*** RECORDS FOR THIS TASK ***
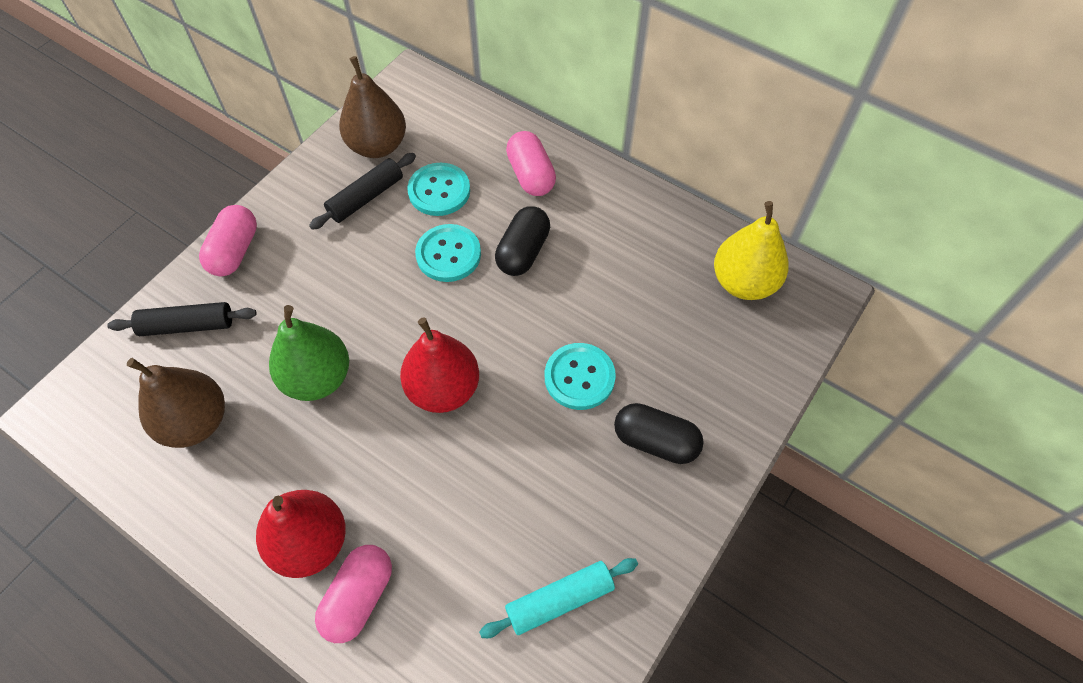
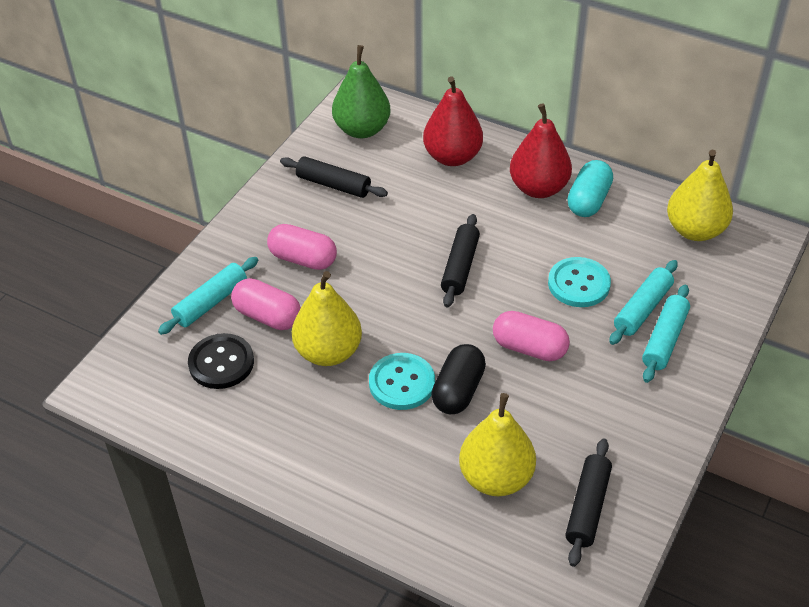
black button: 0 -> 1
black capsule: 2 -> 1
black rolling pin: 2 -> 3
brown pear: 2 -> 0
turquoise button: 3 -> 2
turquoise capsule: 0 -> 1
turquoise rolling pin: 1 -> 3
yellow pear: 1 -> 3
*** End of RECORDS FOR THIS TASK ***
*** RECORDS FOR THIS TASK ***
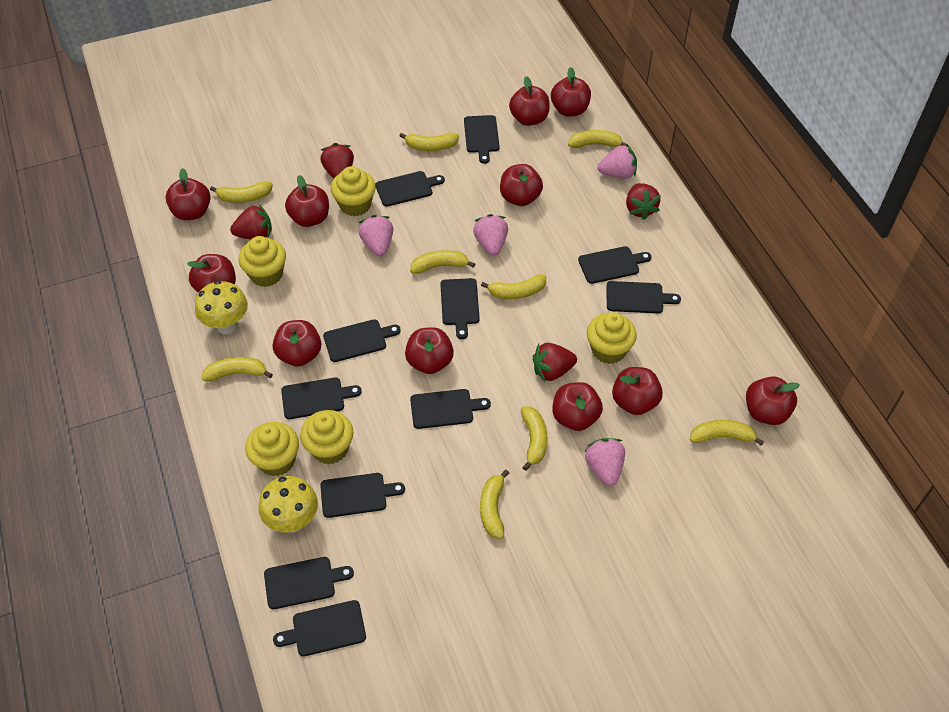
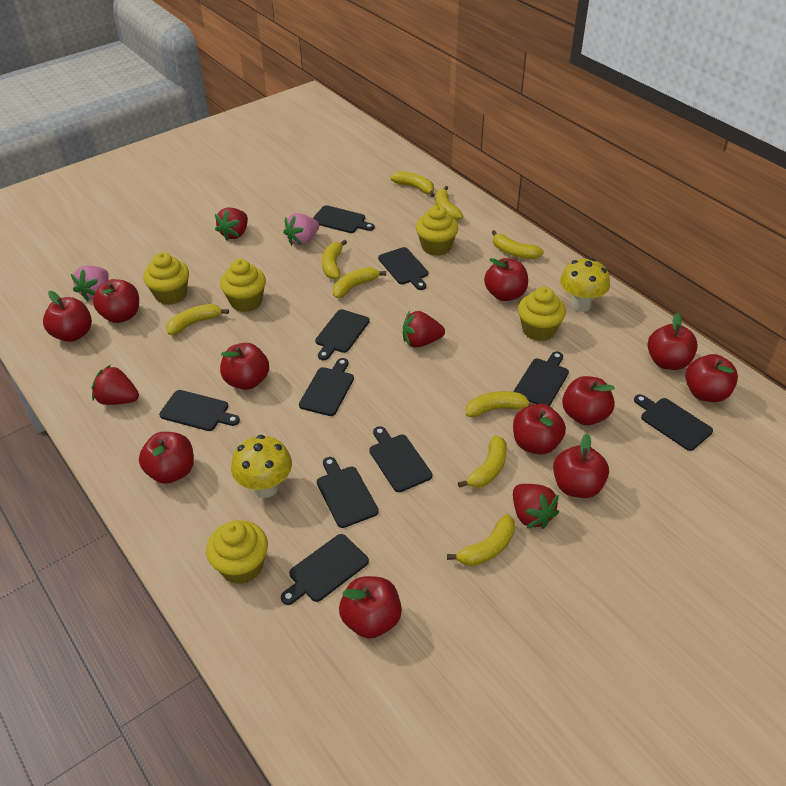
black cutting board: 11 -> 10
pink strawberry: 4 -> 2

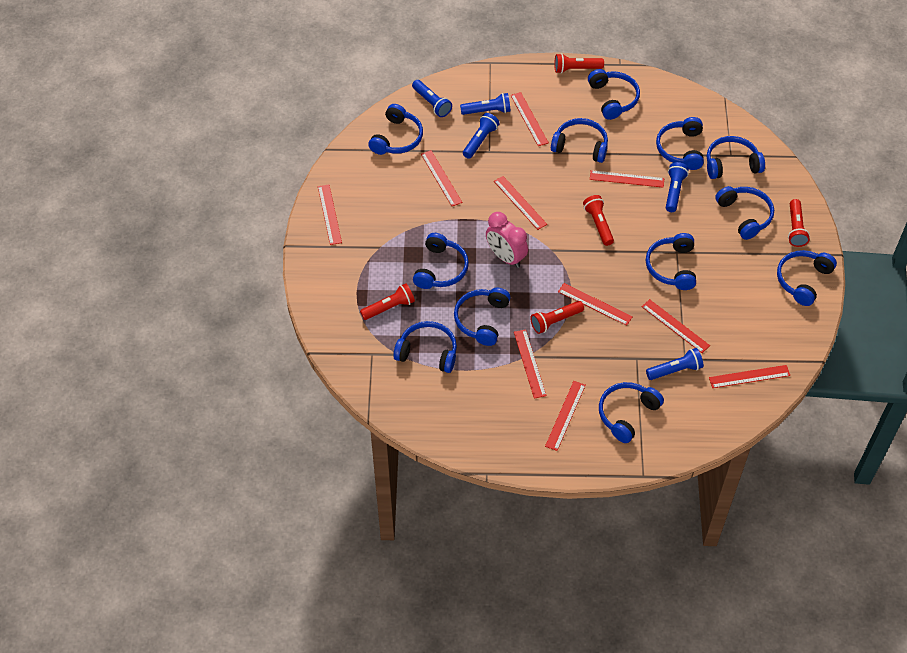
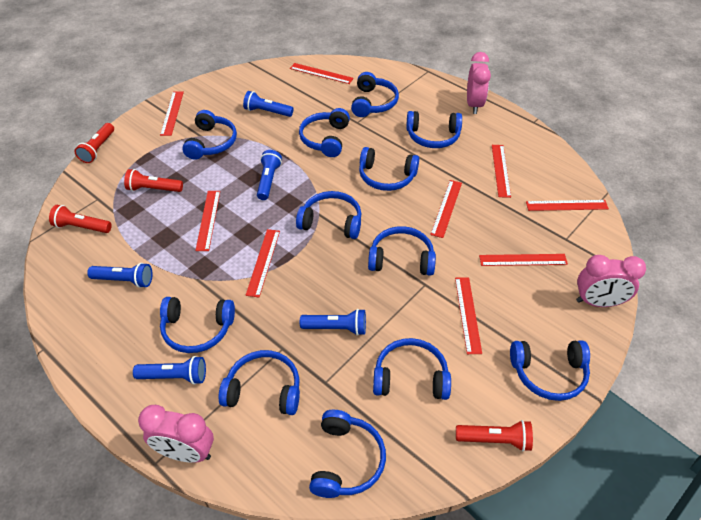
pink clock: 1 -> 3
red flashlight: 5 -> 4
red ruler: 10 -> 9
*** End of RECORDS FOR THIS TASK ***
— WHAT TO WORK ON —
Tally up the lines above in which "black" occurs. Give the result as a bare number.

— RESPONSE AREA —
4